Restate the data below word for word. Leave the images out.

(Beginning of Supplied records)

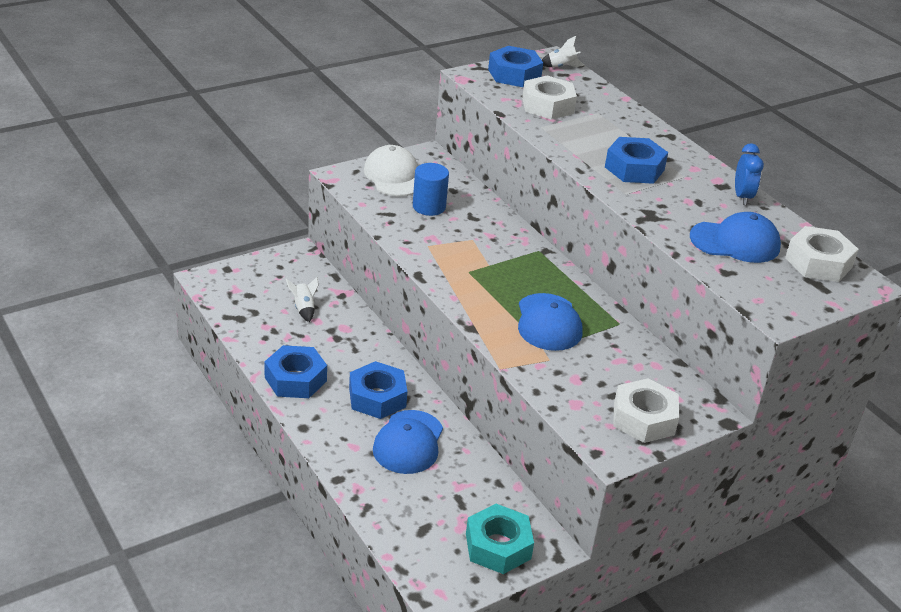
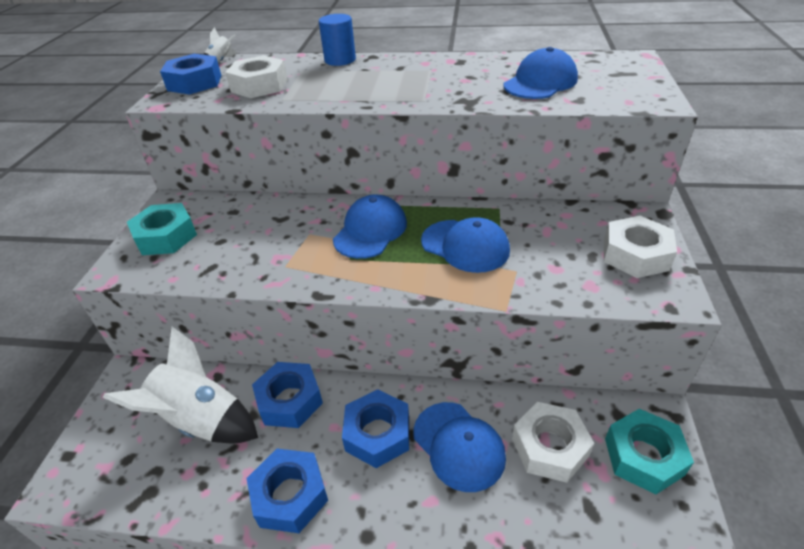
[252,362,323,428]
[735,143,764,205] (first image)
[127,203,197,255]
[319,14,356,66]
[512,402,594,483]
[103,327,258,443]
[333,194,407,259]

(End of Supplied records)

> _Finished task_:
[252,362,323,428]
[735,143,764,205] (first image)
[127,203,197,255]
[319,14,356,66]
[512,402,594,483]
[103,327,258,443]
[333,194,407,259]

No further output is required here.